**Instructions for the task:**
With the pictures removed, the data below must be transcribed in full and exactly.

**Items listed in a dataset:**

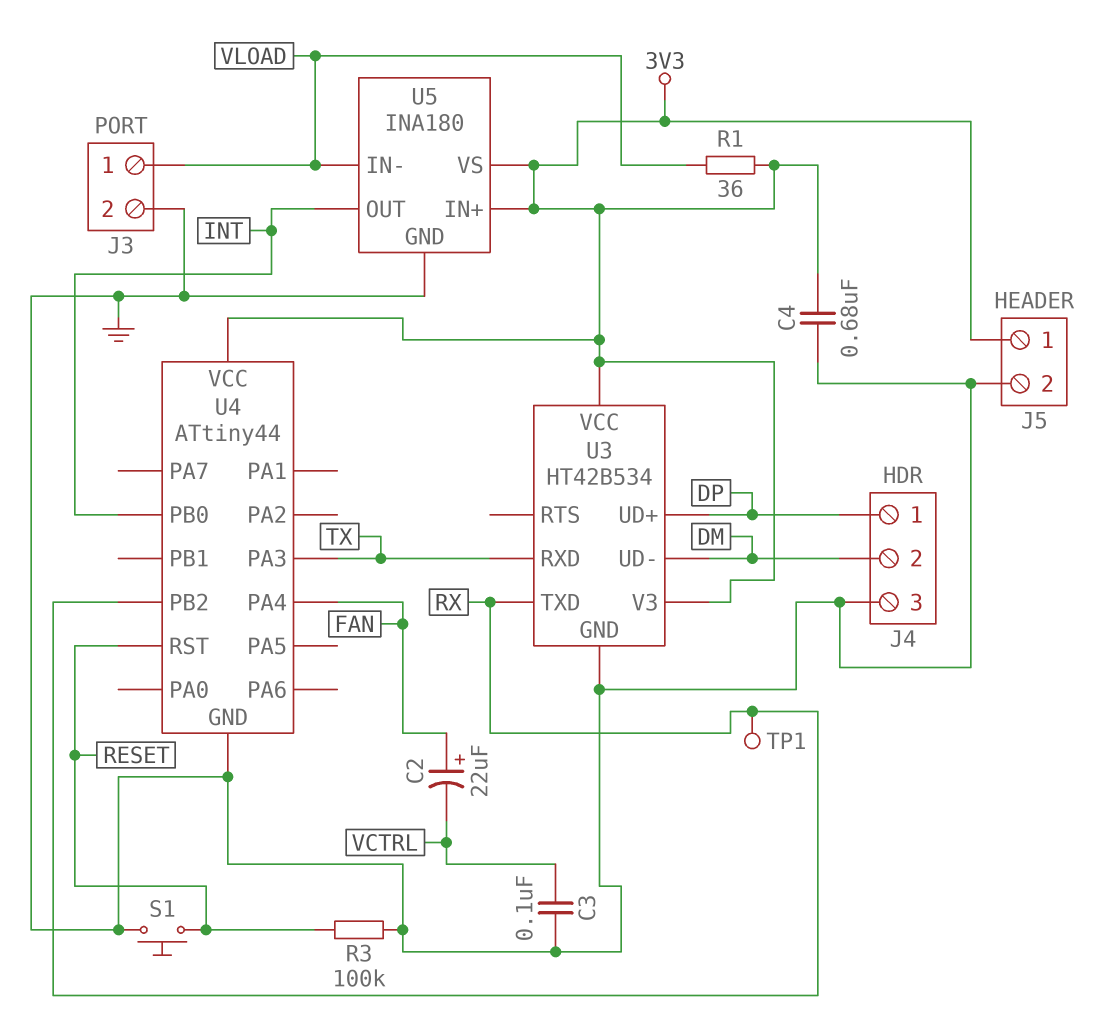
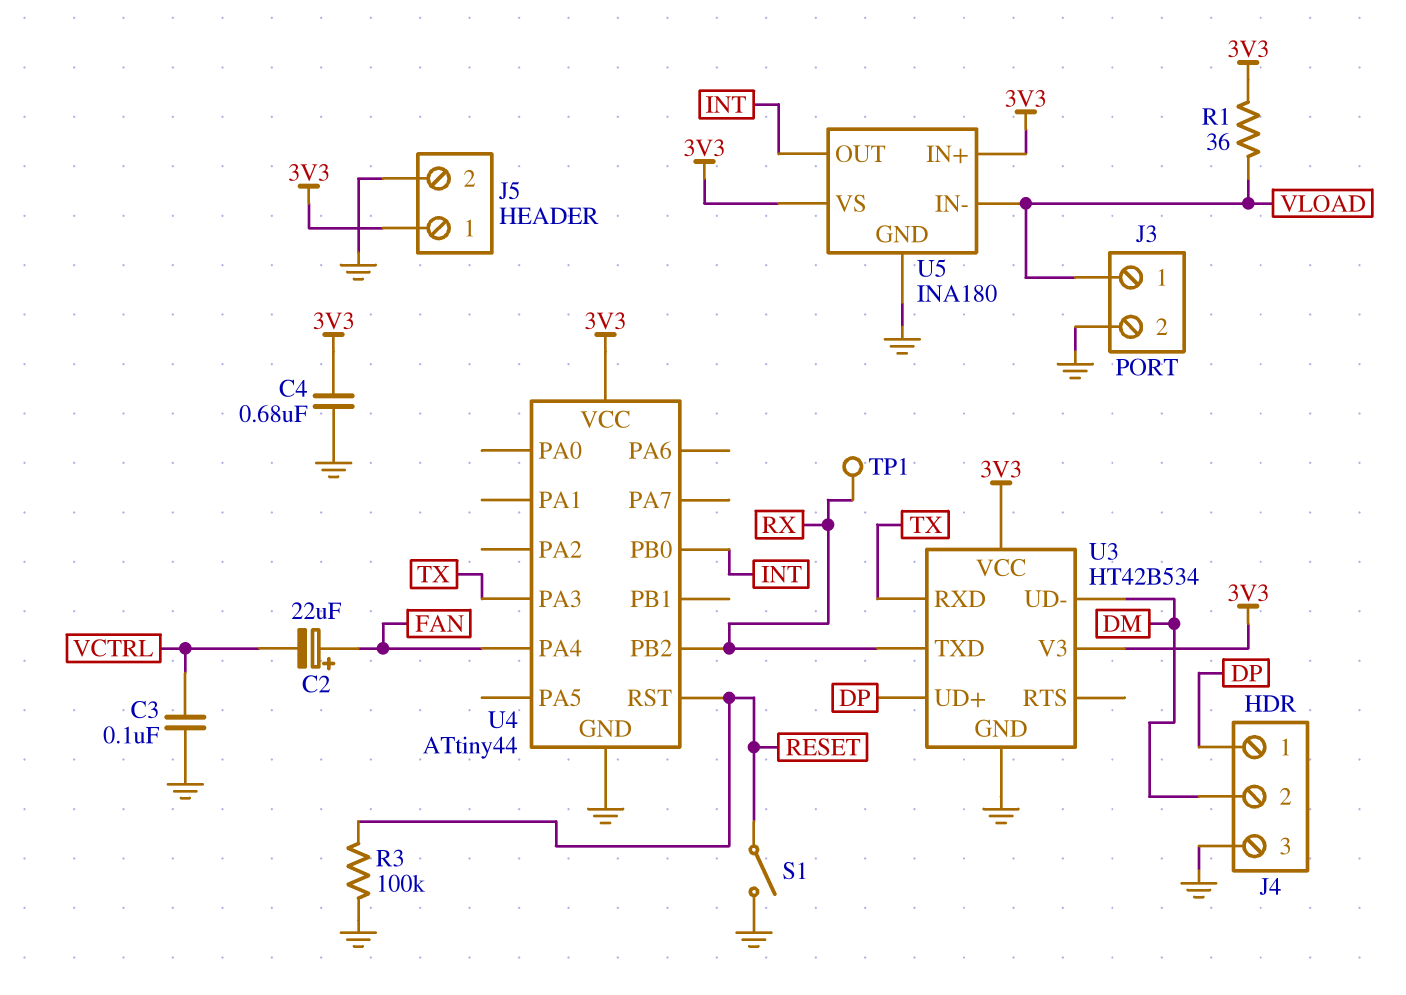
S1: button (GND, RESET) -> switch (GND, RESET)

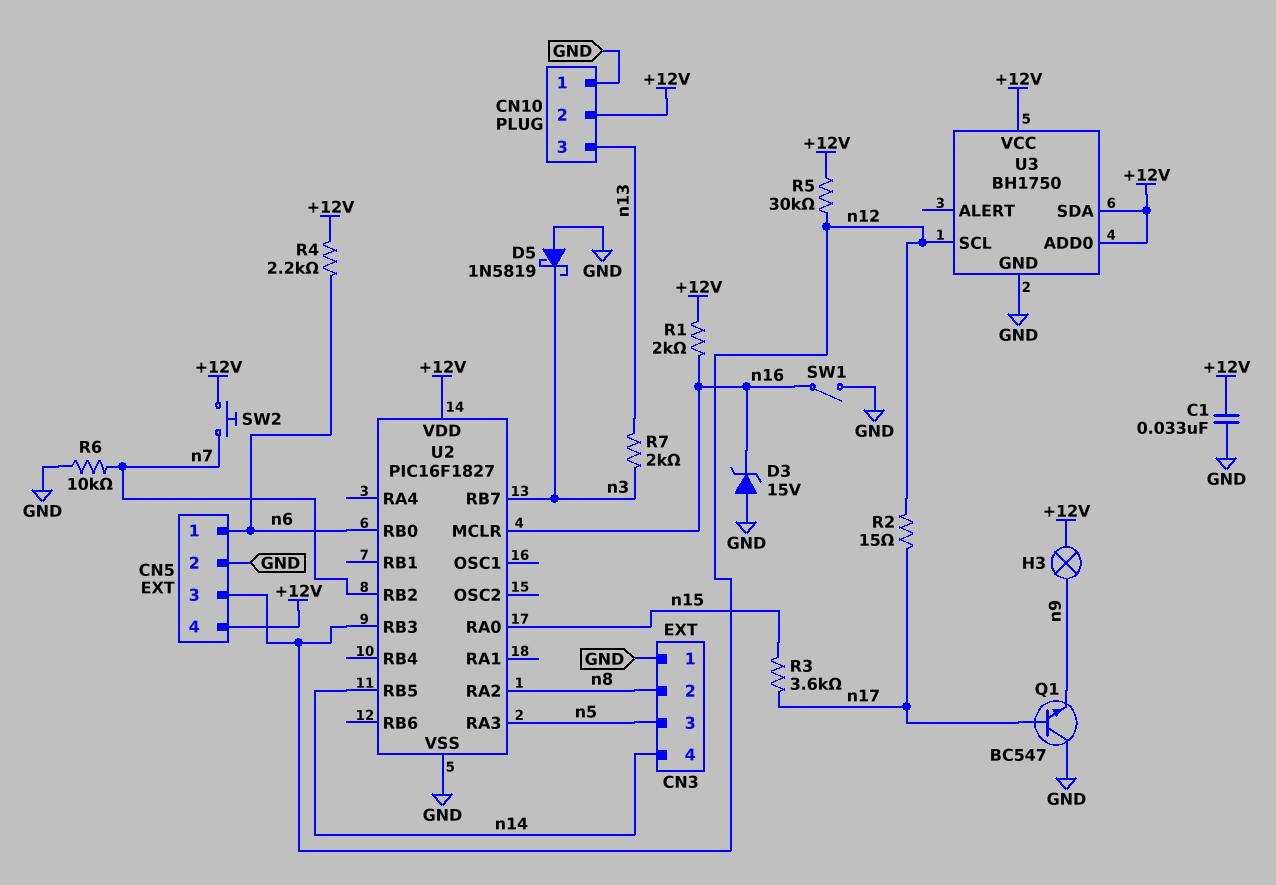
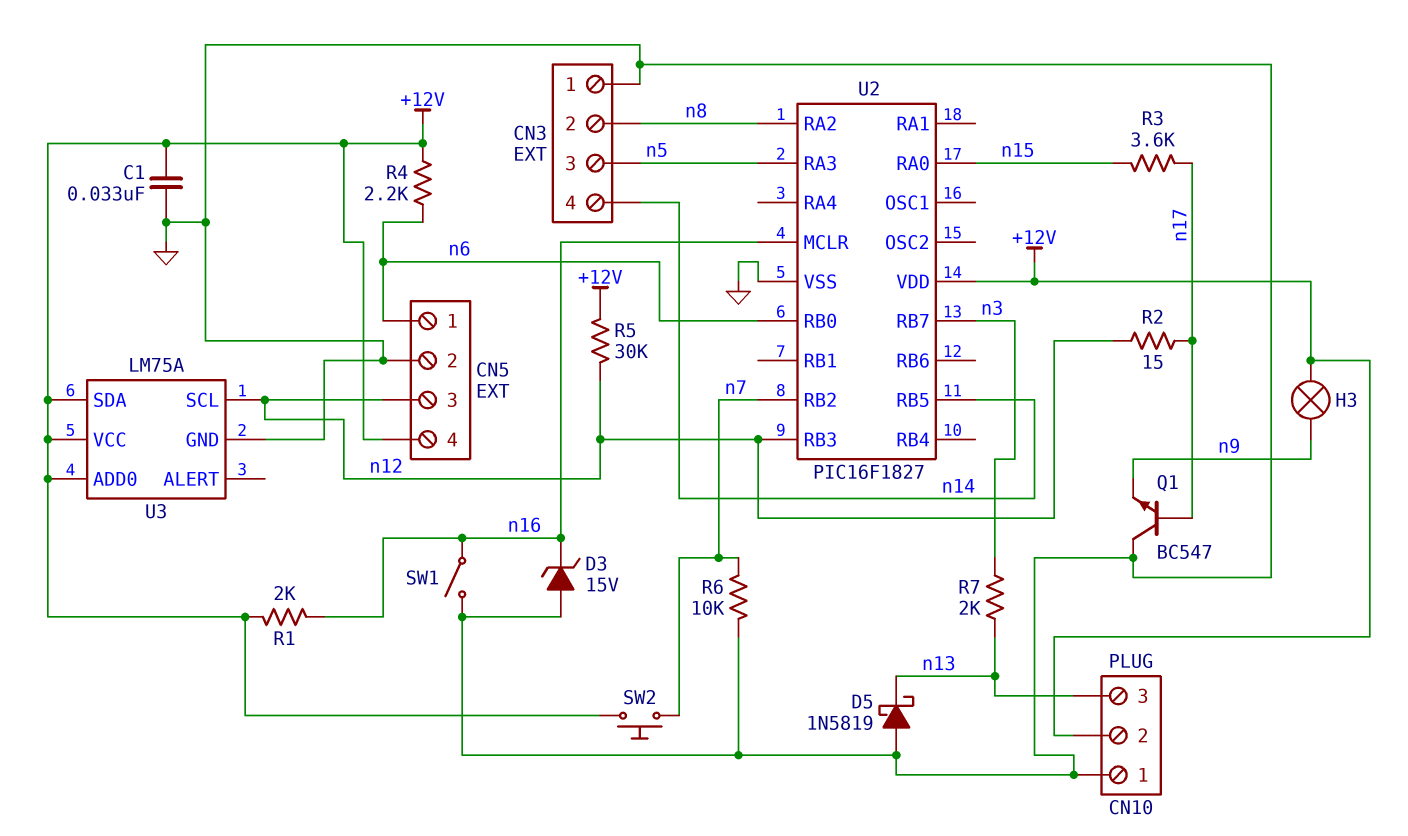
D5: schottky 1N5819 (A GND, K n3) -> schottky 1N5819 (A GND, K n13)
U3: BH1750 -> LM75A

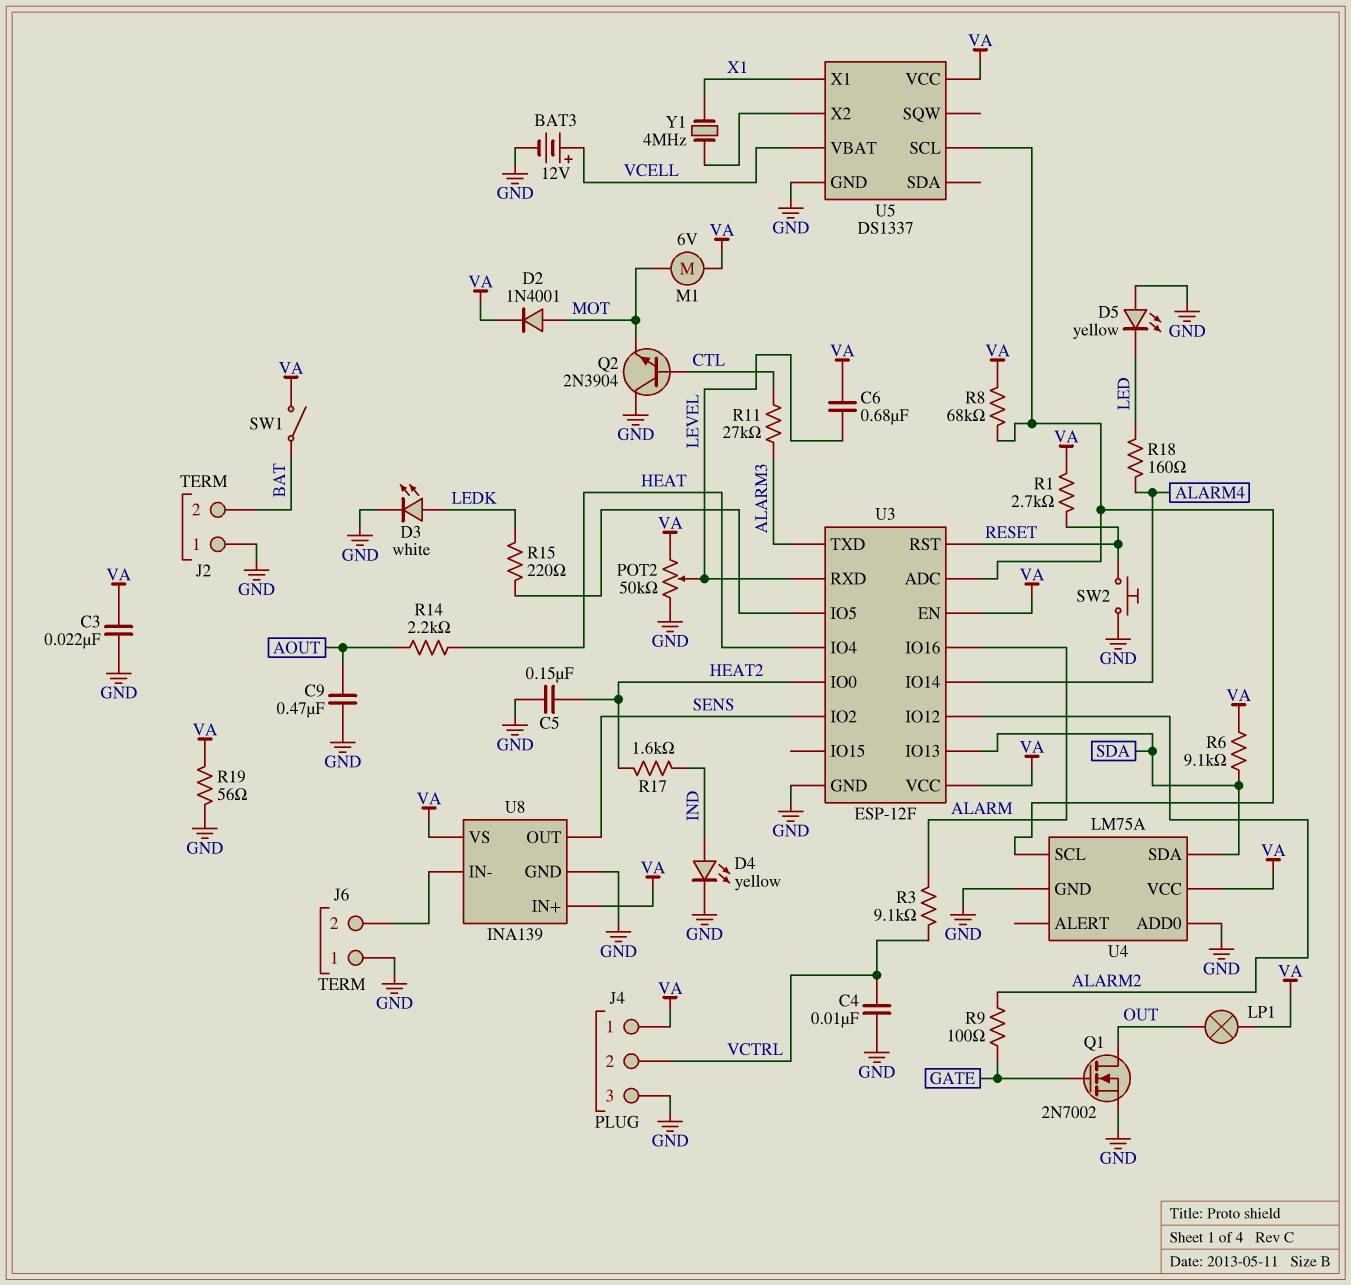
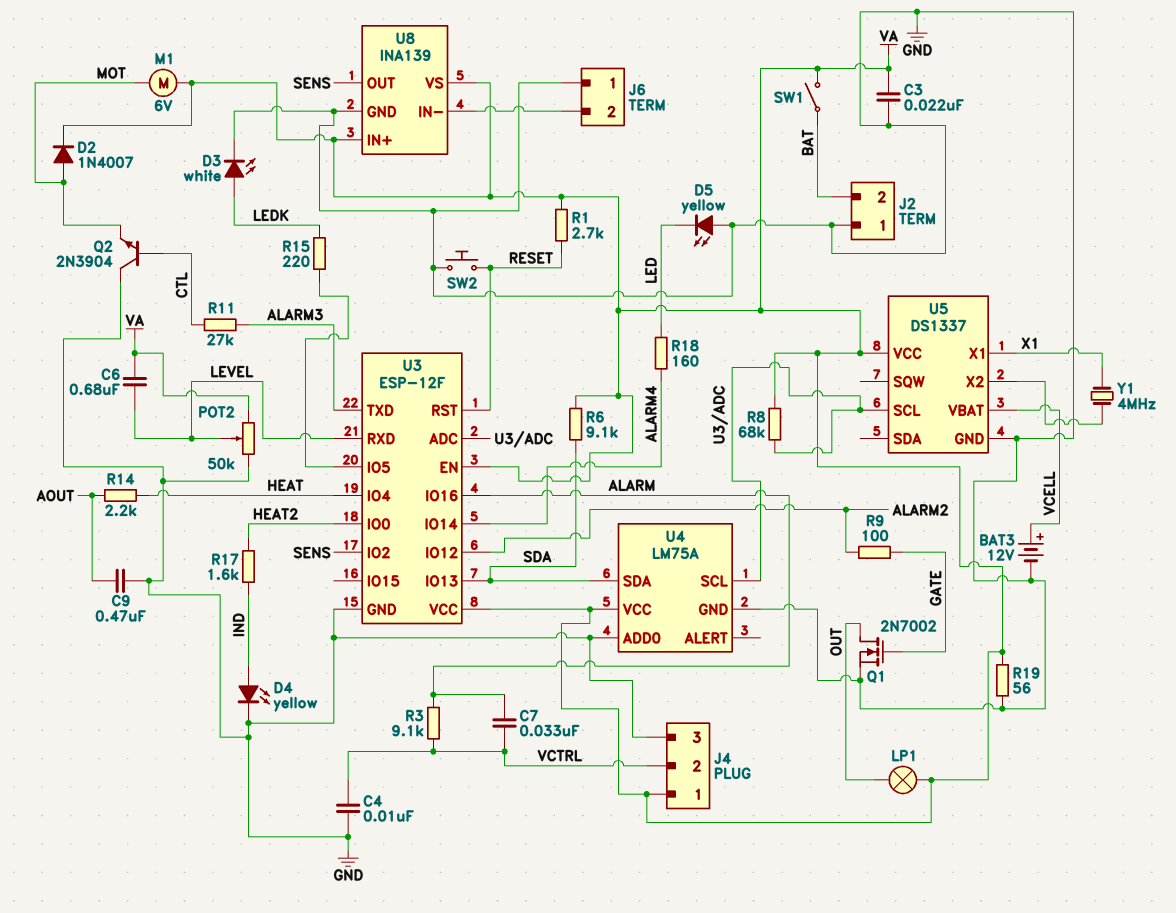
C5: 150nF (GND, HEAT2) -> none
C7: none -> 33nF (ALARM, VCTRL)
D2: diode 1N4001 (A MOT, K VA) -> diode 1N4007 (A MOT, K VA)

**Reply to the task:**
S1: button (GND, RESET) -> switch (GND, RESET)

D5: schottky 1N5819 (A GND, K n3) -> schottky 1N5819 (A GND, K n13)
U3: BH1750 -> LM75A

C5: 150nF (GND, HEAT2) -> none
C7: none -> 33nF (ALARM, VCTRL)
D2: diode 1N4001 (A MOT, K VA) -> diode 1N4007 (A MOT, K VA)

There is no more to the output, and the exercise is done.